Shape position updates
○ ○ ○ ○
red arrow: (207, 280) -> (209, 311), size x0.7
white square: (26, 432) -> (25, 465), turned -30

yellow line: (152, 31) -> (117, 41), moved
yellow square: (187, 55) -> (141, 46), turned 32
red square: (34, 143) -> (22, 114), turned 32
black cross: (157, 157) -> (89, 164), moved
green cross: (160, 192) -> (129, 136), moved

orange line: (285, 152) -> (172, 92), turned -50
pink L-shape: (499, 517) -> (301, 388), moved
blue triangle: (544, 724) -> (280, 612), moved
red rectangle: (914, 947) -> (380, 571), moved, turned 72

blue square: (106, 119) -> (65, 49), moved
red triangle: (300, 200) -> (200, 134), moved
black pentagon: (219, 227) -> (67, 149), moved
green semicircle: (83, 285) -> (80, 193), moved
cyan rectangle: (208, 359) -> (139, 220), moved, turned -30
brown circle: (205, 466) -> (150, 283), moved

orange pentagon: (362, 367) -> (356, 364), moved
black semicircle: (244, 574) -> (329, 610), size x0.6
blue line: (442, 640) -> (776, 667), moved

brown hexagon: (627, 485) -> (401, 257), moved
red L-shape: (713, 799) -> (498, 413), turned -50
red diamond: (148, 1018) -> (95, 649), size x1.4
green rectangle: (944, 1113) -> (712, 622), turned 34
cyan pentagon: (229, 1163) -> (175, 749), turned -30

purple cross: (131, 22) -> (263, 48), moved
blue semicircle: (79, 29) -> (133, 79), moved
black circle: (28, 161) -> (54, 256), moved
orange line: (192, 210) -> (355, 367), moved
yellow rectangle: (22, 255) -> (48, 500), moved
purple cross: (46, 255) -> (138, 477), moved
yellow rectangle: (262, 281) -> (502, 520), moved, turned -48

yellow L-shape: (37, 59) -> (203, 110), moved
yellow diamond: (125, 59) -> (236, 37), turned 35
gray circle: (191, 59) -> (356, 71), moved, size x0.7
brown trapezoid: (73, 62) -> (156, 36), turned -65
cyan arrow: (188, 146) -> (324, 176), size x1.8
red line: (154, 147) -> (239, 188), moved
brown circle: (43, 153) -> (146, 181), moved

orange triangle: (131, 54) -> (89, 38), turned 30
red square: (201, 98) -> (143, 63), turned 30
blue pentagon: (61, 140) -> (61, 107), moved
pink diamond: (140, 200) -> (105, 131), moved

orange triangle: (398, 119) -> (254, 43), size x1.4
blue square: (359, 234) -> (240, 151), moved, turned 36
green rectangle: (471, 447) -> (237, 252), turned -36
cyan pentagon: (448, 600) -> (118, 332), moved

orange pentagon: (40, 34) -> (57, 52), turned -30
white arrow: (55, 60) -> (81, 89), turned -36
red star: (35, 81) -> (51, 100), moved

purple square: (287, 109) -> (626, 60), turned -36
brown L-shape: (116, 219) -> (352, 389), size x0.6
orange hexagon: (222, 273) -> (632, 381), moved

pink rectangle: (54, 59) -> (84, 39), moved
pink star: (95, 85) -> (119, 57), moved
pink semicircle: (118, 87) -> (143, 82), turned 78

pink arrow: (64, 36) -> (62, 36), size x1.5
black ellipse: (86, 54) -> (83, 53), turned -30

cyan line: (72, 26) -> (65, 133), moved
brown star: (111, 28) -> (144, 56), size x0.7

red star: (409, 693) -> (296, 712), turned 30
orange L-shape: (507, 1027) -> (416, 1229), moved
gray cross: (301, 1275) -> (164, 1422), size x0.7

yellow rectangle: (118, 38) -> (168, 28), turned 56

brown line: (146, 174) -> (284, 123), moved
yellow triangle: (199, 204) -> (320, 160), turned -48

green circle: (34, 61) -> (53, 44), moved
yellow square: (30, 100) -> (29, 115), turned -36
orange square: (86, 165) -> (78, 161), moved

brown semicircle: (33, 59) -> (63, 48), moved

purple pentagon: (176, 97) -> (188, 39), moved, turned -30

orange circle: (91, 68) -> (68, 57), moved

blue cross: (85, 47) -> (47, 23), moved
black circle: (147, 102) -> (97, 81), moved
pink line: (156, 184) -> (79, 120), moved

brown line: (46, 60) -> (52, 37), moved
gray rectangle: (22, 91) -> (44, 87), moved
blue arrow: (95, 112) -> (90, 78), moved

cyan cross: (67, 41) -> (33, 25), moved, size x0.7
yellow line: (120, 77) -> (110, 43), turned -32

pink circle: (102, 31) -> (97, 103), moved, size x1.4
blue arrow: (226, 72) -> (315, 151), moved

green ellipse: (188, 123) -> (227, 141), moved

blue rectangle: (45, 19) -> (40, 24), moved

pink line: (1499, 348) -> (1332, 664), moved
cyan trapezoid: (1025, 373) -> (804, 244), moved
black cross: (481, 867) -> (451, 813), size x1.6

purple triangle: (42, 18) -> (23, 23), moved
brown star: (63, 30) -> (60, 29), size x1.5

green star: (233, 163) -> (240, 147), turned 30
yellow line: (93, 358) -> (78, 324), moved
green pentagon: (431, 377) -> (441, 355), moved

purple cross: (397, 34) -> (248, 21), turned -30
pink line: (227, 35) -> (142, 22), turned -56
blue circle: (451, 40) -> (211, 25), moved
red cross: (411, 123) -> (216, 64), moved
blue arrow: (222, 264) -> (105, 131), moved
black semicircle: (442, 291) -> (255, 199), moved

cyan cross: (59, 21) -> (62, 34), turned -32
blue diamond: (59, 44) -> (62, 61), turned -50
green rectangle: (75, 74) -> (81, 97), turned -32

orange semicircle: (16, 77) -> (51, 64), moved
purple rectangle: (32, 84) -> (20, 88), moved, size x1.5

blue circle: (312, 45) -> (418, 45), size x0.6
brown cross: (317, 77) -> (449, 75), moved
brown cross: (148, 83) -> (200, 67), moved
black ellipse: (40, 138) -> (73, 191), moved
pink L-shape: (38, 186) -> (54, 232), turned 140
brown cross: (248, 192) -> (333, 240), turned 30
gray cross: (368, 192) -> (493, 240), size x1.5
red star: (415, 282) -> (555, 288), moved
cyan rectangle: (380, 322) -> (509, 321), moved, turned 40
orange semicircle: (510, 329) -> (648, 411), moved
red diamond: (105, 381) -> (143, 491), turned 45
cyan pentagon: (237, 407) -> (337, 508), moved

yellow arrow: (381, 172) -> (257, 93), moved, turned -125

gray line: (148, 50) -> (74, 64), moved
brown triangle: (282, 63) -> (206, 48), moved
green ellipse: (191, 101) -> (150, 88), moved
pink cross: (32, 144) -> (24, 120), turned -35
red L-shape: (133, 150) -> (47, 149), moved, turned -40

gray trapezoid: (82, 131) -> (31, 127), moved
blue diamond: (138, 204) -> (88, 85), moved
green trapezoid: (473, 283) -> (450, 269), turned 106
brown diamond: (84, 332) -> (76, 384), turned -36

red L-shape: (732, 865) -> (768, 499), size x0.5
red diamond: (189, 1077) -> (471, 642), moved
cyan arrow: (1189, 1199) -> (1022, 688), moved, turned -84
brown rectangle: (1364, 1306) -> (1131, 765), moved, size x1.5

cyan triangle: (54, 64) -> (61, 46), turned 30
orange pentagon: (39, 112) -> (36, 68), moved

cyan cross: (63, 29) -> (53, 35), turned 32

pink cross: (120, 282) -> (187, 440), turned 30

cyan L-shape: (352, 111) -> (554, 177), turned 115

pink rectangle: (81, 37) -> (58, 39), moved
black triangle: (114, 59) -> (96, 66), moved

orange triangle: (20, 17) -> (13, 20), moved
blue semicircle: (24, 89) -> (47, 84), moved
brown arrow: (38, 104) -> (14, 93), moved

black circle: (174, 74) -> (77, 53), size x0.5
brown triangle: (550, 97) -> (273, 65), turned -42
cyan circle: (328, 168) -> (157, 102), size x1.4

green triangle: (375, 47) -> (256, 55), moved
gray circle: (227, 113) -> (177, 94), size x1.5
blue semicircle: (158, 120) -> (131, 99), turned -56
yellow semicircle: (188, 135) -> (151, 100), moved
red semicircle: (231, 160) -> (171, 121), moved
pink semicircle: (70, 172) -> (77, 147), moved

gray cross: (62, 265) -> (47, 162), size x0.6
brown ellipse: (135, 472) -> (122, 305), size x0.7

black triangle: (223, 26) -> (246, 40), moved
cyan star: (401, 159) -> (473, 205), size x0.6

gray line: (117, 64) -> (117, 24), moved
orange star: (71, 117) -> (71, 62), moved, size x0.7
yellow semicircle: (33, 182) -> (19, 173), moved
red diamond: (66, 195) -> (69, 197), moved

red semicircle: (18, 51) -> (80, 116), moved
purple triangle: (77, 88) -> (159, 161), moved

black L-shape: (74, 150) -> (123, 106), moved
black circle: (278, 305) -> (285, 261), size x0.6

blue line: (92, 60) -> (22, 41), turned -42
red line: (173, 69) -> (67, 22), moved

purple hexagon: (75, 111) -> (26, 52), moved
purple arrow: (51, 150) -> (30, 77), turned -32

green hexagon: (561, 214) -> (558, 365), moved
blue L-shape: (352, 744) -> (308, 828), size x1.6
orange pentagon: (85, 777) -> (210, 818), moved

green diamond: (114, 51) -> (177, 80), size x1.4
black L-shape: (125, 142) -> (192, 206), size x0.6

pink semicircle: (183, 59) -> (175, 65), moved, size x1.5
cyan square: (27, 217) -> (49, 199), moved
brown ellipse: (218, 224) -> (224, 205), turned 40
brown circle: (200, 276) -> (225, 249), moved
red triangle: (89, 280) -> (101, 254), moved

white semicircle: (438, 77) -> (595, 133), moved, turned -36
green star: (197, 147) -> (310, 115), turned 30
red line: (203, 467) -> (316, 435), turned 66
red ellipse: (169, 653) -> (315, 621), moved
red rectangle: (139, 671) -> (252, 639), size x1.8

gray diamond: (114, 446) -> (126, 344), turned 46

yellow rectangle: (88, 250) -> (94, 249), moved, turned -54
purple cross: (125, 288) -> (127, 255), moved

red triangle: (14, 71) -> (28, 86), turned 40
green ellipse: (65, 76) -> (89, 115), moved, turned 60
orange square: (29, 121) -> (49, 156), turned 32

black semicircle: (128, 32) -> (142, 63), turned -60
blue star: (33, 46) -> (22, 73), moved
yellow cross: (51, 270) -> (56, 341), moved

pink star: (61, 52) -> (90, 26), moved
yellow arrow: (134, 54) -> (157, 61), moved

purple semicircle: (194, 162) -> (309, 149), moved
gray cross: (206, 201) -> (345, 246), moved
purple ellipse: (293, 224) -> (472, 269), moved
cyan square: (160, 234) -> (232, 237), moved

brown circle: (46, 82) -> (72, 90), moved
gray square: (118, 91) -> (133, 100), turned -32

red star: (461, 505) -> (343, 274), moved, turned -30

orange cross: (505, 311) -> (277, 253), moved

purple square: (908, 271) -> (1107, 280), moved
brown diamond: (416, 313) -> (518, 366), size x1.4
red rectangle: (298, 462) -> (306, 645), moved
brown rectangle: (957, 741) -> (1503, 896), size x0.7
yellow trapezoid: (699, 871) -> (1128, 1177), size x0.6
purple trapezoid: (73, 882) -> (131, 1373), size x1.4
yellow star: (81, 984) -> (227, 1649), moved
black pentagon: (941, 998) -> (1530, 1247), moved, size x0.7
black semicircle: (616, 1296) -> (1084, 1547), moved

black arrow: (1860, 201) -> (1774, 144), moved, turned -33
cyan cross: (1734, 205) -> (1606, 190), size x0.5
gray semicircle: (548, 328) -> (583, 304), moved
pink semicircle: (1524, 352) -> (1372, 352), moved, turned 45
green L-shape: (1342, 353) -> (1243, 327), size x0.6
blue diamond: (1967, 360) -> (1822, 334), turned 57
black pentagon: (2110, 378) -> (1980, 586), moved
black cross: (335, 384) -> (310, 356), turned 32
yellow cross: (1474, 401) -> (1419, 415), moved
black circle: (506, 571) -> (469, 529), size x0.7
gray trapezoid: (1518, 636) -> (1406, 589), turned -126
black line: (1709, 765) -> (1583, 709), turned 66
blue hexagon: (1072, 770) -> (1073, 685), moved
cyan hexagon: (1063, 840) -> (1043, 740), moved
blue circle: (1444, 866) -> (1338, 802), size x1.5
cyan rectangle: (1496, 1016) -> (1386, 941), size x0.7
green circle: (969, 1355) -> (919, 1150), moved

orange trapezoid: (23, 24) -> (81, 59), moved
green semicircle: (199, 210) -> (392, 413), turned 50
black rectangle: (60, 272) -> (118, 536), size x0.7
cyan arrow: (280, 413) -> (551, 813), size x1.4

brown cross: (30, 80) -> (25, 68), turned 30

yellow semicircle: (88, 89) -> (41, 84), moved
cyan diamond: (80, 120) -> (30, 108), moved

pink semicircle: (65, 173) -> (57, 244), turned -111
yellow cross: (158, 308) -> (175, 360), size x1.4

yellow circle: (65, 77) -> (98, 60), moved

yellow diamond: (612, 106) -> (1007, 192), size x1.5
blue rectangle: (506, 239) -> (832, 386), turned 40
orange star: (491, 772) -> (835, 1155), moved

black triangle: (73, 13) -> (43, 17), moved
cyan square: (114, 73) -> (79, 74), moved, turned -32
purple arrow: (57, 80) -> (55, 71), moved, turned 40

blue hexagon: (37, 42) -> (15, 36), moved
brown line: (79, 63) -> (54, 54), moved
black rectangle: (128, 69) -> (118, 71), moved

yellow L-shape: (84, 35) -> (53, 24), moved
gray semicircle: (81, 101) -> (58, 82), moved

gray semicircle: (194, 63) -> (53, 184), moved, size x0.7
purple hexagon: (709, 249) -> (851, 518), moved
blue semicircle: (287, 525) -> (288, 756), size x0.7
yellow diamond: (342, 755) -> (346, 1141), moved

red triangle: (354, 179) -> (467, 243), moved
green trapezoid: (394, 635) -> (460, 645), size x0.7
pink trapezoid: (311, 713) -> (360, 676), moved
○ ○ ○ ○
§ **Task to carry out**:
Reprint exactly the lines above that start at the one with "blue semicircle: (24, 89) -> (47, 84), moved" and end at the one with "cyan star: (401, 159)", keeping both and adding none.

§ **Reply**:
blue semicircle: (24, 89) -> (47, 84), moved
brown arrow: (38, 104) -> (14, 93), moved

black circle: (174, 74) -> (77, 53), size x0.5
brown triangle: (550, 97) -> (273, 65), turned -42
cyan circle: (328, 168) -> (157, 102), size x1.4

green triangle: (375, 47) -> (256, 55), moved
gray circle: (227, 113) -> (177, 94), size x1.5
blue semicircle: (158, 120) -> (131, 99), turned -56
yellow semicircle: (188, 135) -> (151, 100), moved
red semicircle: (231, 160) -> (171, 121), moved
pink semicircle: (70, 172) -> (77, 147), moved

gray cross: (62, 265) -> (47, 162), size x0.6
brown ellipse: (135, 472) -> (122, 305), size x0.7

black triangle: (223, 26) -> (246, 40), moved
cyan star: (401, 159) -> (473, 205), size x0.6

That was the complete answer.